Your task:
Write out the records below word for word, please.

BEGIN Entries provided

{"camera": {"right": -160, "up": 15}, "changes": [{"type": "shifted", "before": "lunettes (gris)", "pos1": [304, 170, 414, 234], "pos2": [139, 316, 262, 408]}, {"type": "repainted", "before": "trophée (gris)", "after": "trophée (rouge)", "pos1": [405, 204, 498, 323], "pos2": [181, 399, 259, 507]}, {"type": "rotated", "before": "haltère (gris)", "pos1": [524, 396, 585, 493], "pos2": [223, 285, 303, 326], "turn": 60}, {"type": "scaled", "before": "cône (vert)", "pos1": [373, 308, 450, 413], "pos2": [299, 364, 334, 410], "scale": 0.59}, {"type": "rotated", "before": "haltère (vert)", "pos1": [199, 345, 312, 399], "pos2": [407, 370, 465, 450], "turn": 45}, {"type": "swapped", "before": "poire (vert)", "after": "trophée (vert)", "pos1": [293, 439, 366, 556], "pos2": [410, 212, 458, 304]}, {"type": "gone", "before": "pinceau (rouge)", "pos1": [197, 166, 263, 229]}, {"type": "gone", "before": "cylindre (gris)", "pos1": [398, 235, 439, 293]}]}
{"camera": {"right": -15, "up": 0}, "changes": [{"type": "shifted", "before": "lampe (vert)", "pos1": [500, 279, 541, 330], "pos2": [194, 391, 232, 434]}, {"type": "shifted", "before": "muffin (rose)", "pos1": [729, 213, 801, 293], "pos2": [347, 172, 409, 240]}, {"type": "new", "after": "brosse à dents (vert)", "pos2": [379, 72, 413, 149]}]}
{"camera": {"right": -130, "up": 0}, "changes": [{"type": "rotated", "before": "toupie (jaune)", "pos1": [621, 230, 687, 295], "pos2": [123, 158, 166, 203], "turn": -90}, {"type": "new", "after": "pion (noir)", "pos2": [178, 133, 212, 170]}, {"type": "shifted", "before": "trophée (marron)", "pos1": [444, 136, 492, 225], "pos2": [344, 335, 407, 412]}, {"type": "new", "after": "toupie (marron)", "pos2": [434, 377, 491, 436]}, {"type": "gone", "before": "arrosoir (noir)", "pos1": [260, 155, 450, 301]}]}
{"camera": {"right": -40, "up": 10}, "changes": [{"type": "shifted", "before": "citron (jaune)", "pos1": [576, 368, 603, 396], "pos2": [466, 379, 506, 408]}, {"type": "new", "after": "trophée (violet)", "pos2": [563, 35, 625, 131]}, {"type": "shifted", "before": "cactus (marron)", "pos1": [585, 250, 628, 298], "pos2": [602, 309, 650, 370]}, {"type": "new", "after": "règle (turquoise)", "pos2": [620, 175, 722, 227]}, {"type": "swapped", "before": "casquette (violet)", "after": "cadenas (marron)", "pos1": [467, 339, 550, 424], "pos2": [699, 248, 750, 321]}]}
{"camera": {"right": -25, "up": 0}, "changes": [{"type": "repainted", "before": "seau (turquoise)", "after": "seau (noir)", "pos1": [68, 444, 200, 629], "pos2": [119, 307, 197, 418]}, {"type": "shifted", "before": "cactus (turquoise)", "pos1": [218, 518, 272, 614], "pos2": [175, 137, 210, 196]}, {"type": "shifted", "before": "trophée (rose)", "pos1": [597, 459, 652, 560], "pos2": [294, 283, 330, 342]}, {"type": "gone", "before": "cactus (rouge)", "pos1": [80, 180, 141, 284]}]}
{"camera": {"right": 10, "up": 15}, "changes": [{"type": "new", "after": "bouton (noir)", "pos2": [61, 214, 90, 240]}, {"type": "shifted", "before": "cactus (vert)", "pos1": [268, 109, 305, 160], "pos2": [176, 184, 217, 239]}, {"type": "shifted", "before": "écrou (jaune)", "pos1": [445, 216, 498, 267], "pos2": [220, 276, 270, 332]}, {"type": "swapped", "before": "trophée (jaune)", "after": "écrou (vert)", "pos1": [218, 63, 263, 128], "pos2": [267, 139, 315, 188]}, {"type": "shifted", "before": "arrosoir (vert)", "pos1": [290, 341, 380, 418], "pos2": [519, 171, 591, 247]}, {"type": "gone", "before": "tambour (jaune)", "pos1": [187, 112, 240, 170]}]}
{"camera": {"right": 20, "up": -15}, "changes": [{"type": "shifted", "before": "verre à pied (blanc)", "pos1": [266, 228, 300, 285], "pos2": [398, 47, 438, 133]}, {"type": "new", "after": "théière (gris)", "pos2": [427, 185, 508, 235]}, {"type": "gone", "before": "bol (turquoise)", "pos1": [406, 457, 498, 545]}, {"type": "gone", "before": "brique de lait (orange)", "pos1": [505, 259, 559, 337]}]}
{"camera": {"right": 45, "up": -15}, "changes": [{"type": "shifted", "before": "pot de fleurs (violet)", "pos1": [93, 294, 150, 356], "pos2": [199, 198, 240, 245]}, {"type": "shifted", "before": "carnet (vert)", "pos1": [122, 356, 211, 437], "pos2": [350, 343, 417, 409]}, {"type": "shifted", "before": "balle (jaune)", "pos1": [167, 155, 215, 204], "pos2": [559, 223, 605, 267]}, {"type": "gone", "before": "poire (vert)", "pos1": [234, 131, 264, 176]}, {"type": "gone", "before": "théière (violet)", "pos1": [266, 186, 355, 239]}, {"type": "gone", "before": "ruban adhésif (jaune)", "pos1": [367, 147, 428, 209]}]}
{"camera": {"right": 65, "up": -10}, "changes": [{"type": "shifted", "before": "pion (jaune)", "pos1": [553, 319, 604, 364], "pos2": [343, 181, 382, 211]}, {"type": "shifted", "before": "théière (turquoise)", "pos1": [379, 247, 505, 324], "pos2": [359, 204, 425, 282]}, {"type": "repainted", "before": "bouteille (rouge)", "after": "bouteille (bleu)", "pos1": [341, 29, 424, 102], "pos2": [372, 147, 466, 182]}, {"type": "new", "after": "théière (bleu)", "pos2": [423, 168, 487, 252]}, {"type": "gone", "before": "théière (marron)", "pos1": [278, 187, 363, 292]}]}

END Entries provided

Task response:
{"camera": {"right": -160, "up": 15}, "changes": [{"type": "shifted", "before": "lunettes (gris)", "pos1": [304, 170, 414, 234], "pos2": [139, 316, 262, 408]}, {"type": "repainted", "before": "trophée (gris)", "after": "trophée (rouge)", "pos1": [405, 204, 498, 323], "pos2": [181, 399, 259, 507]}, {"type": "rotated", "before": "haltère (gris)", "pos1": [524, 396, 585, 493], "pos2": [223, 285, 303, 326], "turn": 60}, {"type": "scaled", "before": "cône (vert)", "pos1": [373, 308, 450, 413], "pos2": [299, 364, 334, 410], "scale": 0.59}, {"type": "rotated", "before": "haltère (vert)", "pos1": [199, 345, 312, 399], "pos2": [407, 370, 465, 450], "turn": 45}, {"type": "swapped", "before": "poire (vert)", "after": "trophée (vert)", "pos1": [293, 439, 366, 556], "pos2": [410, 212, 458, 304]}, {"type": "gone", "before": "pinceau (rouge)", "pos1": [197, 166, 263, 229]}, {"type": "gone", "before": "cylindre (gris)", "pos1": [398, 235, 439, 293]}]}
{"camera": {"right": -15, "up": 0}, "changes": [{"type": "shifted", "before": "lampe (vert)", "pos1": [500, 279, 541, 330], "pos2": [194, 391, 232, 434]}, {"type": "shifted", "before": "muffin (rose)", "pos1": [729, 213, 801, 293], "pos2": [347, 172, 409, 240]}, {"type": "new", "after": "brosse à dents (vert)", "pos2": [379, 72, 413, 149]}]}
{"camera": {"right": -130, "up": 0}, "changes": [{"type": "rotated", "before": "toupie (jaune)", "pos1": [621, 230, 687, 295], "pos2": [123, 158, 166, 203], "turn": -90}, {"type": "new", "after": "pion (noir)", "pos2": [178, 133, 212, 170]}, {"type": "shifted", "before": "trophée (marron)", "pos1": [444, 136, 492, 225], "pos2": [344, 335, 407, 412]}, {"type": "new", "after": "toupie (marron)", "pos2": [434, 377, 491, 436]}, {"type": "gone", "before": "arrosoir (noir)", "pos1": [260, 155, 450, 301]}]}
{"camera": {"right": -40, "up": 10}, "changes": [{"type": "shifted", "before": "citron (jaune)", "pos1": [576, 368, 603, 396], "pos2": [466, 379, 506, 408]}, {"type": "new", "after": "trophée (violet)", "pos2": [563, 35, 625, 131]}, {"type": "shifted", "before": "cactus (marron)", "pos1": [585, 250, 628, 298], "pos2": [602, 309, 650, 370]}, {"type": "new", "after": "règle (turquoise)", "pos2": [620, 175, 722, 227]}, {"type": "swapped", "before": "casquette (violet)", "after": "cadenas (marron)", "pos1": [467, 339, 550, 424], "pos2": [699, 248, 750, 321]}]}
{"camera": {"right": -25, "up": 0}, "changes": [{"type": "repainted", "before": "seau (turquoise)", "after": "seau (noir)", "pos1": [68, 444, 200, 629], "pos2": [119, 307, 197, 418]}, {"type": "shifted", "before": "cactus (turquoise)", "pos1": [218, 518, 272, 614], "pos2": [175, 137, 210, 196]}, {"type": "shifted", "before": "trophée (rose)", "pos1": [597, 459, 652, 560], "pos2": [294, 283, 330, 342]}, {"type": "gone", "before": "cactus (rouge)", "pos1": [80, 180, 141, 284]}]}
{"camera": {"right": 10, "up": 15}, "changes": [{"type": "new", "after": "bouton (noir)", "pos2": [61, 214, 90, 240]}, {"type": "shifted", "before": "cactus (vert)", "pos1": [268, 109, 305, 160], "pos2": [176, 184, 217, 239]}, {"type": "shifted", "before": "écrou (jaune)", "pos1": [445, 216, 498, 267], "pos2": [220, 276, 270, 332]}, {"type": "swapped", "before": "trophée (jaune)", "after": "écrou (vert)", "pos1": [218, 63, 263, 128], "pos2": [267, 139, 315, 188]}, {"type": "shifted", "before": "arrosoir (vert)", "pos1": [290, 341, 380, 418], "pos2": [519, 171, 591, 247]}, {"type": "gone", "before": "tambour (jaune)", "pos1": [187, 112, 240, 170]}]}
{"camera": {"right": 20, "up": -15}, "changes": [{"type": "shifted", "before": "verre à pied (blanc)", "pos1": [266, 228, 300, 285], "pos2": [398, 47, 438, 133]}, {"type": "new", "after": "théière (gris)", "pos2": [427, 185, 508, 235]}, {"type": "gone", "before": "bol (turquoise)", "pos1": [406, 457, 498, 545]}, {"type": "gone", "before": "brique de lait (orange)", "pos1": [505, 259, 559, 337]}]}
{"camera": {"right": 45, "up": -15}, "changes": [{"type": "shifted", "before": "pot de fleurs (violet)", "pos1": [93, 294, 150, 356], "pos2": [199, 198, 240, 245]}, {"type": "shifted", "before": "carnet (vert)", "pos1": [122, 356, 211, 437], "pos2": [350, 343, 417, 409]}, {"type": "shifted", "before": "balle (jaune)", "pos1": [167, 155, 215, 204], "pos2": [559, 223, 605, 267]}, {"type": "gone", "before": "poire (vert)", "pos1": [234, 131, 264, 176]}, {"type": "gone", "before": "théière (violet)", "pos1": [266, 186, 355, 239]}, {"type": "gone", "before": "ruban adhésif (jaune)", "pos1": [367, 147, 428, 209]}]}
{"camera": {"right": 65, "up": -10}, "changes": [{"type": "shifted", "before": "pion (jaune)", "pos1": [553, 319, 604, 364], "pos2": [343, 181, 382, 211]}, {"type": "shifted", "before": "théière (turquoise)", "pos1": [379, 247, 505, 324], "pos2": [359, 204, 425, 282]}, {"type": "repainted", "before": "bouteille (rouge)", "after": "bouteille (bleu)", "pos1": [341, 29, 424, 102], "pos2": [372, 147, 466, 182]}, {"type": "new", "after": "théière (bleu)", "pos2": [423, 168, 487, 252]}, {"type": "gone", "before": "théière (marron)", "pos1": [278, 187, 363, 292]}]}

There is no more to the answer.